* [Problem details]: Please write each entry out again exactly as shown.
::: Information supplied :::
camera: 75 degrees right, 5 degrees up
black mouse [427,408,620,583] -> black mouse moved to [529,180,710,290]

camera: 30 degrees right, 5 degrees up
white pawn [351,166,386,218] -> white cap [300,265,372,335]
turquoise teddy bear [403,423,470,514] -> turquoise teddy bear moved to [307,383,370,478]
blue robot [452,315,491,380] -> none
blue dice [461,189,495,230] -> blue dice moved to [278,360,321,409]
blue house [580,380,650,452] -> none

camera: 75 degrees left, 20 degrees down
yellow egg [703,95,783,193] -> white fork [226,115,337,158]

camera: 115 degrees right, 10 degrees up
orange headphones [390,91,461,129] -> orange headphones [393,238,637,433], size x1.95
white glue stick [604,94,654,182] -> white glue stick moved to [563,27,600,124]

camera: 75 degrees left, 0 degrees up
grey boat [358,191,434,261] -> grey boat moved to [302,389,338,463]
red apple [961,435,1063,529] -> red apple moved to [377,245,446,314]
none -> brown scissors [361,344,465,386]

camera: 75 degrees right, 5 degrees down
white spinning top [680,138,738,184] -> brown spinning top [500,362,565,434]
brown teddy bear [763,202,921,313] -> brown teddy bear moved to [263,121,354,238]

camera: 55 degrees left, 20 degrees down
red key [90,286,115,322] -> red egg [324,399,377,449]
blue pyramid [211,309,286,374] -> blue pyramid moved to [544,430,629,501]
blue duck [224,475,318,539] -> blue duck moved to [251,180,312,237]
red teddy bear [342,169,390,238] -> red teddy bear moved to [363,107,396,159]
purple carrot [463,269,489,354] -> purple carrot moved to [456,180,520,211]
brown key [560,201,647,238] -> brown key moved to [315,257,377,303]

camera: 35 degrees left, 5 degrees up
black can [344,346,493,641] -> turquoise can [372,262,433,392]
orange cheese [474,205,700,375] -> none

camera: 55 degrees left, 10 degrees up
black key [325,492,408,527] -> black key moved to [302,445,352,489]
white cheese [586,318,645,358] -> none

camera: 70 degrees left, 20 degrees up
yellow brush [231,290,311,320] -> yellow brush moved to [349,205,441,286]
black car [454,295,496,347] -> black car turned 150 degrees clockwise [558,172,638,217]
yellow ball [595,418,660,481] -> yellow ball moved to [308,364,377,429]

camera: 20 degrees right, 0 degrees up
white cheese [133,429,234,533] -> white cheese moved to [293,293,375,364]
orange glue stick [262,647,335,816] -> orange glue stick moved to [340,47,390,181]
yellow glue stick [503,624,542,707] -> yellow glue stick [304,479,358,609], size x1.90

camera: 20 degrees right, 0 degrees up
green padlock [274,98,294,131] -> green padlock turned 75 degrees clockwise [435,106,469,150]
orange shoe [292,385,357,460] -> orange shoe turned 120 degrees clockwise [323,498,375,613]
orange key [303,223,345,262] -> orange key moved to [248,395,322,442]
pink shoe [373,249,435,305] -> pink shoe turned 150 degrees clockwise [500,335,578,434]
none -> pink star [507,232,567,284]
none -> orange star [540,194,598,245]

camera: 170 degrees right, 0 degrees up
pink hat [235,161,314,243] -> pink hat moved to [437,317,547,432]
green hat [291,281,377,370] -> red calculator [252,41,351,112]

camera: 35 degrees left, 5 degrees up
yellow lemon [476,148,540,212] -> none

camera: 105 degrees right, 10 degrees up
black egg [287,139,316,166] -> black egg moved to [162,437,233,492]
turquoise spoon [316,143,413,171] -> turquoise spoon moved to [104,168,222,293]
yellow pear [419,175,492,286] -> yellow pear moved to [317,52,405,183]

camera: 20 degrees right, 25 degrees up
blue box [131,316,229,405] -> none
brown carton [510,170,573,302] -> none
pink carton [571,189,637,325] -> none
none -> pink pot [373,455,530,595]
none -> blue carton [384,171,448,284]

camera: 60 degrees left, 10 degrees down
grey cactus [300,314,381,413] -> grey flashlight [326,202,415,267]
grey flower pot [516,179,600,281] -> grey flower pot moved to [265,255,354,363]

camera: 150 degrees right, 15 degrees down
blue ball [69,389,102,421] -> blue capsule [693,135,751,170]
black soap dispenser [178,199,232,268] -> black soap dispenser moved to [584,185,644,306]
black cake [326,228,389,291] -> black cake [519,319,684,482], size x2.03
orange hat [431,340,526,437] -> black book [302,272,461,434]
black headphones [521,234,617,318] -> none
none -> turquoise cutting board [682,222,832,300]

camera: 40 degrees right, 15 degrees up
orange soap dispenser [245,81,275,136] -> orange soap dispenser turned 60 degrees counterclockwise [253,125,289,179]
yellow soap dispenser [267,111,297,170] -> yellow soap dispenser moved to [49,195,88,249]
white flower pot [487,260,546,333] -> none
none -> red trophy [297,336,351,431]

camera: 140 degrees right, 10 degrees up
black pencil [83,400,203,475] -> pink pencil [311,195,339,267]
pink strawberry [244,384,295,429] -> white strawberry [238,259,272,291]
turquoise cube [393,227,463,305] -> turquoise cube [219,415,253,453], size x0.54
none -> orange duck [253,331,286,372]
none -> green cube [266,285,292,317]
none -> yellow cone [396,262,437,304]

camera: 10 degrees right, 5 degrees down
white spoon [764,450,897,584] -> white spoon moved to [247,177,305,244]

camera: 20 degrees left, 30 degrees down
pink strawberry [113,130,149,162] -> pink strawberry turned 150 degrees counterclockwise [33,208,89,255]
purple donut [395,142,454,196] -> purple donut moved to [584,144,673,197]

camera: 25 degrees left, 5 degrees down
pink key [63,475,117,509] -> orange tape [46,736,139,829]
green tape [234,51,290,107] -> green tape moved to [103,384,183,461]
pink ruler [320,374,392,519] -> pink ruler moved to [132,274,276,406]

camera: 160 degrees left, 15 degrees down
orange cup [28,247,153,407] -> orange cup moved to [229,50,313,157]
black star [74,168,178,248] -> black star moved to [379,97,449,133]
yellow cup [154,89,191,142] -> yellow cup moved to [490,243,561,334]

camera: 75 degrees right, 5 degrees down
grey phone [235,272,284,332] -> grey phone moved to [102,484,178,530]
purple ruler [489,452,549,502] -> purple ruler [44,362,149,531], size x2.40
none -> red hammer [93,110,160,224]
:::
* [Task output]:
camera: 75 degrees right, 5 degrees up
black mouse [427,408,620,583] -> black mouse moved to [529,180,710,290]

camera: 30 degrees right, 5 degrees up
white pawn [351,166,386,218] -> white cap [300,265,372,335]
turquoise teddy bear [403,423,470,514] -> turquoise teddy bear moved to [307,383,370,478]
blue robot [452,315,491,380] -> none
blue dice [461,189,495,230] -> blue dice moved to [278,360,321,409]
blue house [580,380,650,452] -> none

camera: 75 degrees left, 20 degrees down
yellow egg [703,95,783,193] -> white fork [226,115,337,158]

camera: 115 degrees right, 10 degrees up
orange headphones [390,91,461,129] -> orange headphones [393,238,637,433], size x1.95
white glue stick [604,94,654,182] -> white glue stick moved to [563,27,600,124]

camera: 75 degrees left, 0 degrees up
grey boat [358,191,434,261] -> grey boat moved to [302,389,338,463]
red apple [961,435,1063,529] -> red apple moved to [377,245,446,314]
none -> brown scissors [361,344,465,386]

camera: 75 degrees right, 5 degrees down
white spinning top [680,138,738,184] -> brown spinning top [500,362,565,434]
brown teddy bear [763,202,921,313] -> brown teddy bear moved to [263,121,354,238]

camera: 55 degrees left, 20 degrees down
red key [90,286,115,322] -> red egg [324,399,377,449]
blue pyramid [211,309,286,374] -> blue pyramid moved to [544,430,629,501]
blue duck [224,475,318,539] -> blue duck moved to [251,180,312,237]
red teddy bear [342,169,390,238] -> red teddy bear moved to [363,107,396,159]
purple carrot [463,269,489,354] -> purple carrot moved to [456,180,520,211]
brown key [560,201,647,238] -> brown key moved to [315,257,377,303]

camera: 35 degrees left, 5 degrees up
black can [344,346,493,641] -> turquoise can [372,262,433,392]
orange cheese [474,205,700,375] -> none

camera: 55 degrees left, 10 degrees up
black key [325,492,408,527] -> black key moved to [302,445,352,489]
white cheese [586,318,645,358] -> none

camera: 70 degrees left, 20 degrees up
yellow brush [231,290,311,320] -> yellow brush moved to [349,205,441,286]
black car [454,295,496,347] -> black car turned 150 degrees clockwise [558,172,638,217]
yellow ball [595,418,660,481] -> yellow ball moved to [308,364,377,429]

camera: 20 degrees right, 0 degrees up
white cheese [133,429,234,533] -> white cheese moved to [293,293,375,364]
orange glue stick [262,647,335,816] -> orange glue stick moved to [340,47,390,181]
yellow glue stick [503,624,542,707] -> yellow glue stick [304,479,358,609], size x1.90

camera: 20 degrees right, 0 degrees up
green padlock [274,98,294,131] -> green padlock turned 75 degrees clockwise [435,106,469,150]
orange shoe [292,385,357,460] -> orange shoe turned 120 degrees clockwise [323,498,375,613]
orange key [303,223,345,262] -> orange key moved to [248,395,322,442]
pink shoe [373,249,435,305] -> pink shoe turned 150 degrees clockwise [500,335,578,434]
none -> pink star [507,232,567,284]
none -> orange star [540,194,598,245]

camera: 170 degrees right, 0 degrees up
pink hat [235,161,314,243] -> pink hat moved to [437,317,547,432]
green hat [291,281,377,370] -> red calculator [252,41,351,112]

camera: 35 degrees left, 5 degrees up
yellow lemon [476,148,540,212] -> none

camera: 105 degrees right, 10 degrees up
black egg [287,139,316,166] -> black egg moved to [162,437,233,492]
turquoise spoon [316,143,413,171] -> turquoise spoon moved to [104,168,222,293]
yellow pear [419,175,492,286] -> yellow pear moved to [317,52,405,183]

camera: 20 degrees right, 25 degrees up
blue box [131,316,229,405] -> none
brown carton [510,170,573,302] -> none
pink carton [571,189,637,325] -> none
none -> pink pot [373,455,530,595]
none -> blue carton [384,171,448,284]

camera: 60 degrees left, 10 degrees down
grey cactus [300,314,381,413] -> grey flashlight [326,202,415,267]
grey flower pot [516,179,600,281] -> grey flower pot moved to [265,255,354,363]

camera: 150 degrees right, 15 degrees down
blue ball [69,389,102,421] -> blue capsule [693,135,751,170]
black soap dispenser [178,199,232,268] -> black soap dispenser moved to [584,185,644,306]
black cake [326,228,389,291] -> black cake [519,319,684,482], size x2.03
orange hat [431,340,526,437] -> black book [302,272,461,434]
black headphones [521,234,617,318] -> none
none -> turquoise cutting board [682,222,832,300]

camera: 40 degrees right, 15 degrees up
orange soap dispenser [245,81,275,136] -> orange soap dispenser turned 60 degrees counterclockwise [253,125,289,179]
yellow soap dispenser [267,111,297,170] -> yellow soap dispenser moved to [49,195,88,249]
white flower pot [487,260,546,333] -> none
none -> red trophy [297,336,351,431]

camera: 140 degrees right, 10 degrees up
black pencil [83,400,203,475] -> pink pencil [311,195,339,267]
pink strawberry [244,384,295,429] -> white strawberry [238,259,272,291]
turquoise cube [393,227,463,305] -> turquoise cube [219,415,253,453], size x0.54
none -> orange duck [253,331,286,372]
none -> green cube [266,285,292,317]
none -> yellow cone [396,262,437,304]

camera: 10 degrees right, 5 degrees down
white spoon [764,450,897,584] -> white spoon moved to [247,177,305,244]

camera: 20 degrees left, 30 degrees down
pink strawberry [113,130,149,162] -> pink strawberry turned 150 degrees counterclockwise [33,208,89,255]
purple donut [395,142,454,196] -> purple donut moved to [584,144,673,197]

camera: 25 degrees left, 5 degrees down
pink key [63,475,117,509] -> orange tape [46,736,139,829]
green tape [234,51,290,107] -> green tape moved to [103,384,183,461]
pink ruler [320,374,392,519] -> pink ruler moved to [132,274,276,406]

camera: 160 degrees left, 15 degrees down
orange cup [28,247,153,407] -> orange cup moved to [229,50,313,157]
black star [74,168,178,248] -> black star moved to [379,97,449,133]
yellow cup [154,89,191,142] -> yellow cup moved to [490,243,561,334]

camera: 75 degrees right, 5 degrees down
grey phone [235,272,284,332] -> grey phone moved to [102,484,178,530]
purple ruler [489,452,549,502] -> purple ruler [44,362,149,531], size x2.40
none -> red hammer [93,110,160,224]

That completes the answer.